Stored data
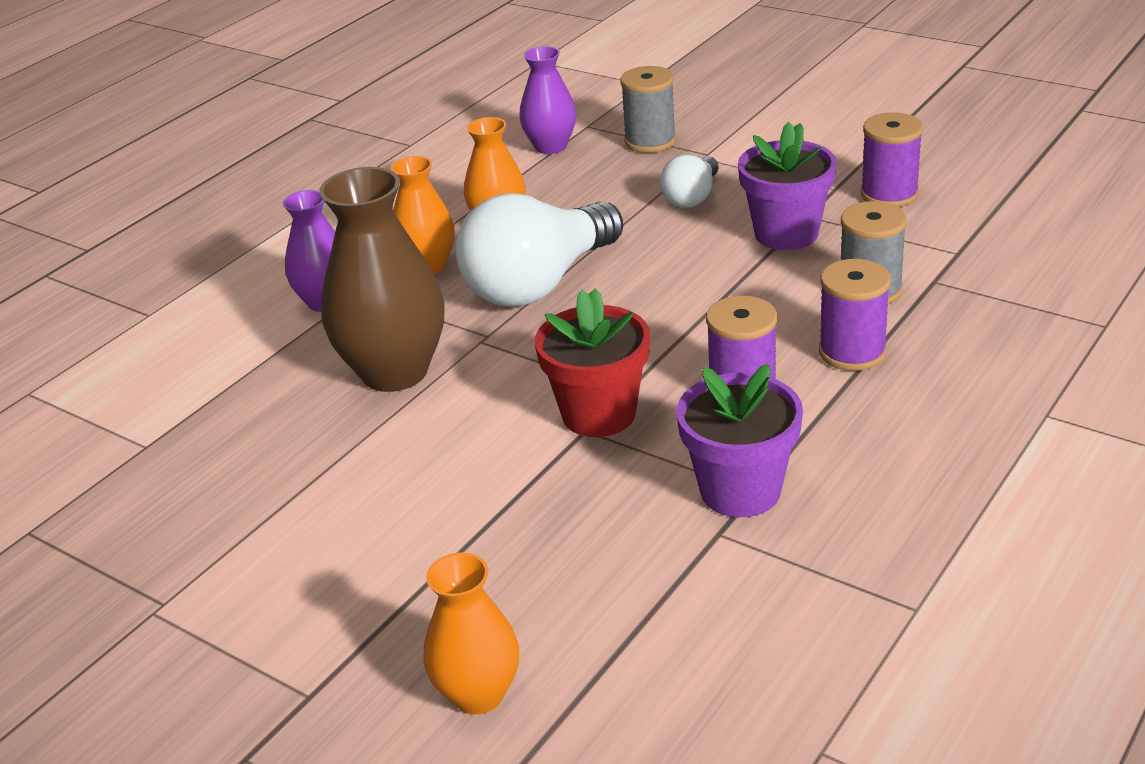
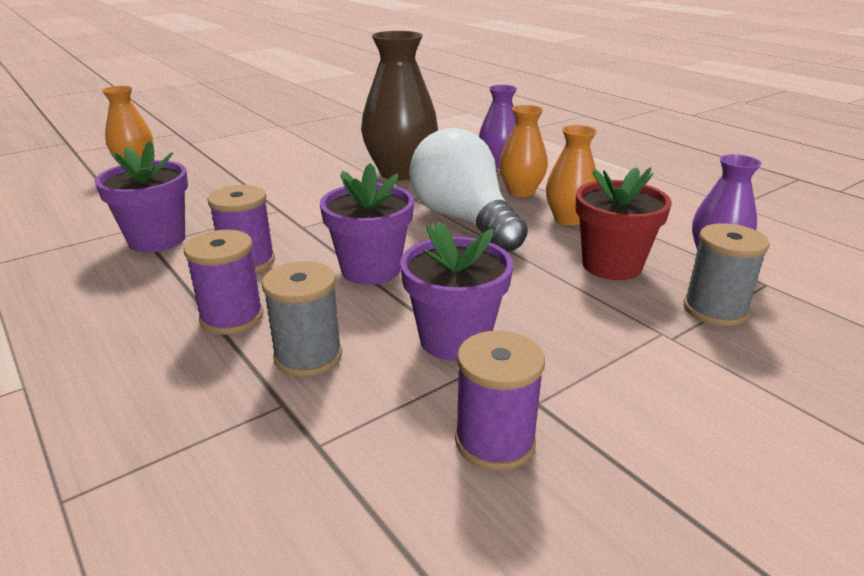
camera: 105 degrees right, 5 degrees down
(599, 414) = (288, 215): red flower pot -> red flower pot (611, 265)
(692, 197) = (568, 306): white light bulb -> none
(700, 307) = (370, 270): none -> purple flower pot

Problem requirements
Output the material verbatim, skipping the images.

Solved problem
camera: 105 degrees right, 5 degrees down
(599, 414) = (288, 215): red flower pot -> red flower pot (611, 265)
(692, 197) = (568, 306): white light bulb -> none
(700, 307) = (370, 270): none -> purple flower pot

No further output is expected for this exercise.